Available data START

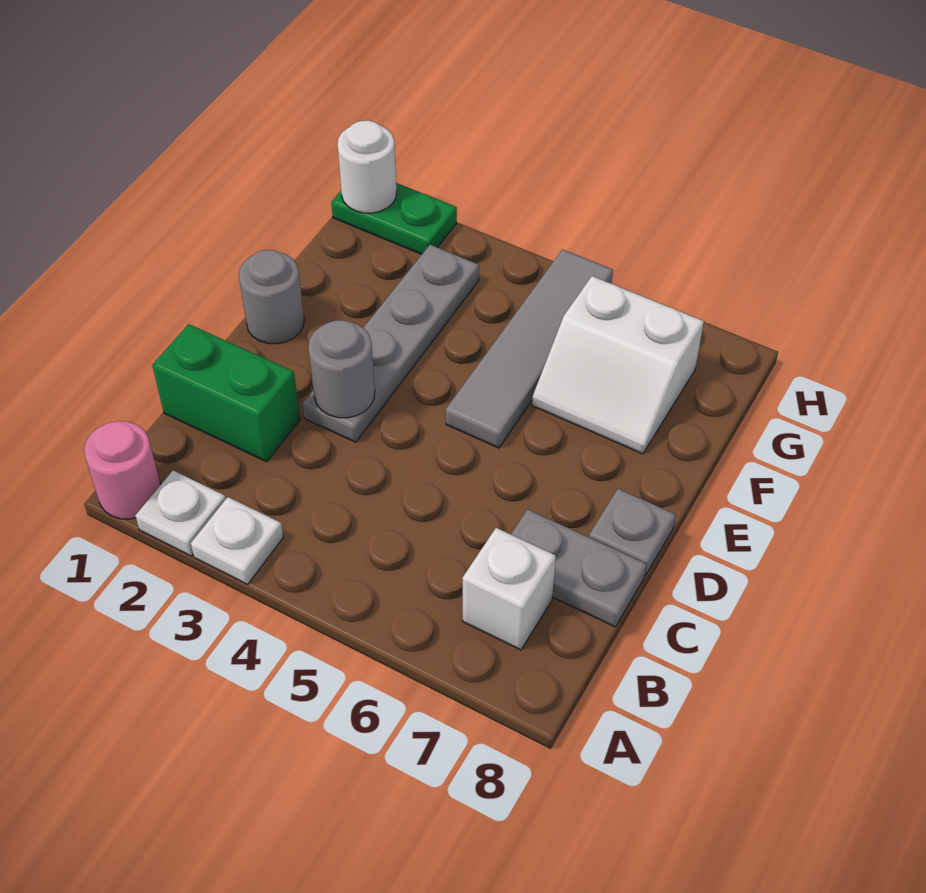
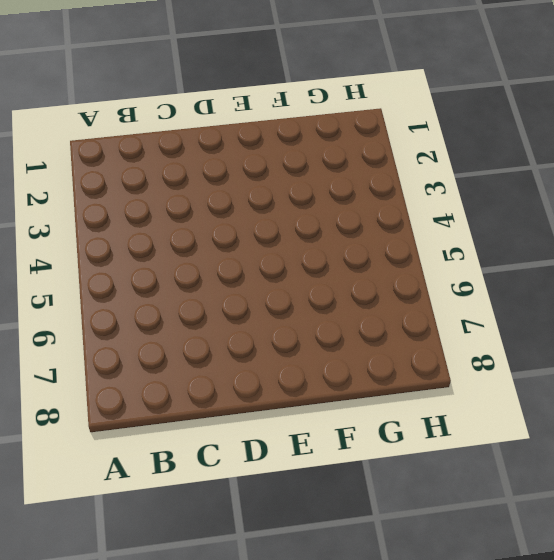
none -> pink 1x1 round brick [84,421,160,519]
none -> white 1x1 plate [135,470,226,556]
none -> white 1x1 plate [191,497,283,584]

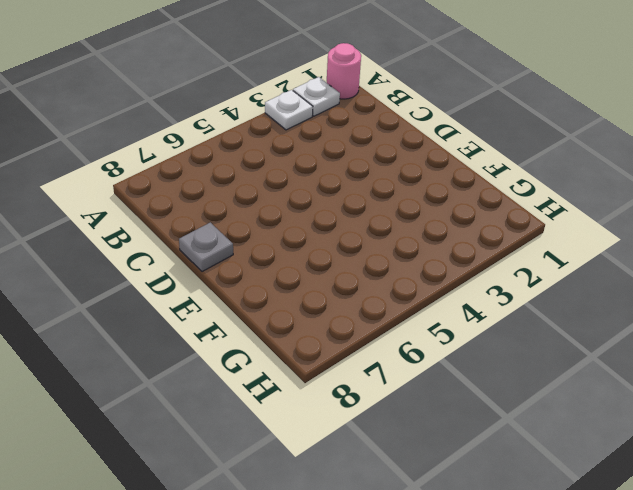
none -> white 1x1 brick [463,528,556,650]
none -> green 1x2 brick [152,324,300,462]
none -> grey 1x2 plate [511,509,646,627]

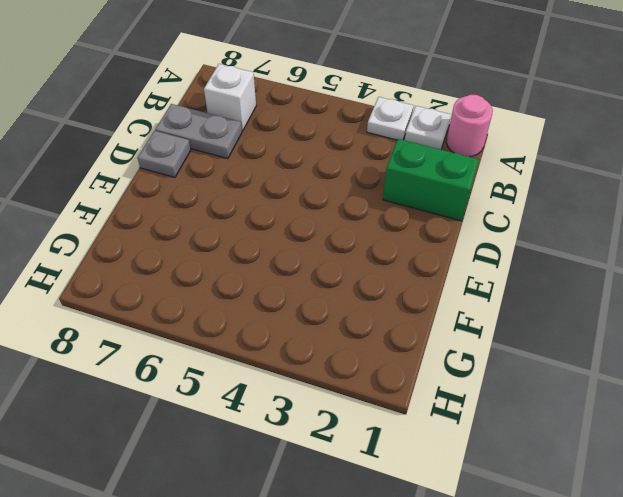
none -> grey 1x4 plate [303,245,479,442]
none -> grey 1x1 round brick [239,250,304,344]
none -> grey 1x4 tile [446,249,613,448]

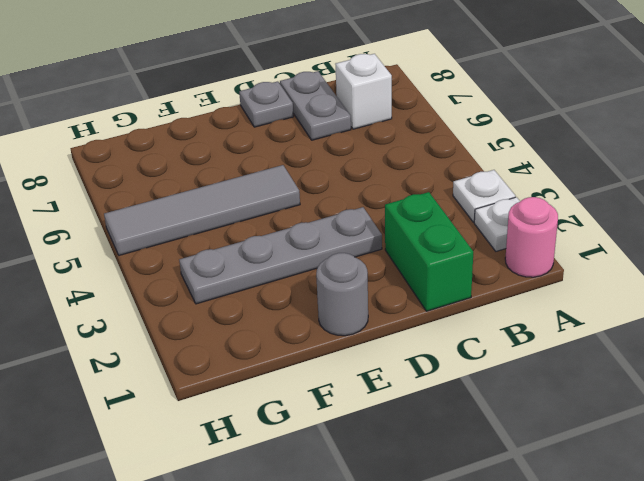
none -> white 2x2 slope [532,276,704,454]
none -> green 1x2 plate [331,183,457,254]
none -> grey 1x1 round brick [308,320,375,418]

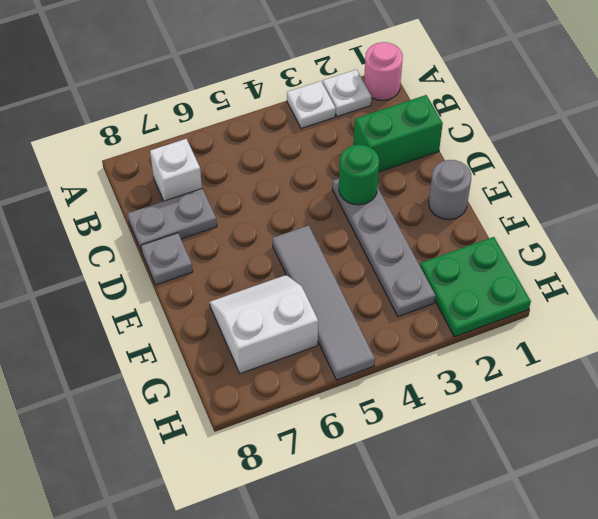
green 1x1 round brick [339,145,379,205] -> grey 1x1 round brick [308,320,375,418]
green 2x2 plate [420,237,531,337] -> green 1x2 plate [331,183,457,254]
none -> white 1x1 round brick [337,120,397,213]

Available data END

§ **About this exercise**:
Transcribe each entry exactly, pictures excluded.

§ **Written response**:
none -> pink 1x1 round brick [84,421,160,519]
none -> white 1x1 plate [135,470,226,556]
none -> white 1x1 plate [191,497,283,584]

none -> white 1x1 brick [463,528,556,650]
none -> green 1x2 brick [152,324,300,462]
none -> grey 1x2 plate [511,509,646,627]

none -> grey 1x4 plate [303,245,479,442]
none -> grey 1x1 round brick [239,250,304,344]
none -> grey 1x4 tile [446,249,613,448]

none -> white 2x2 slope [532,276,704,454]
none -> green 1x2 plate [331,183,457,254]
none -> grey 1x1 round brick [308,320,375,418]

green 1x1 round brick [339,145,379,205] -> grey 1x1 round brick [308,320,375,418]
green 2x2 plate [420,237,531,337] -> green 1x2 plate [331,183,457,254]
none -> white 1x1 round brick [337,120,397,213]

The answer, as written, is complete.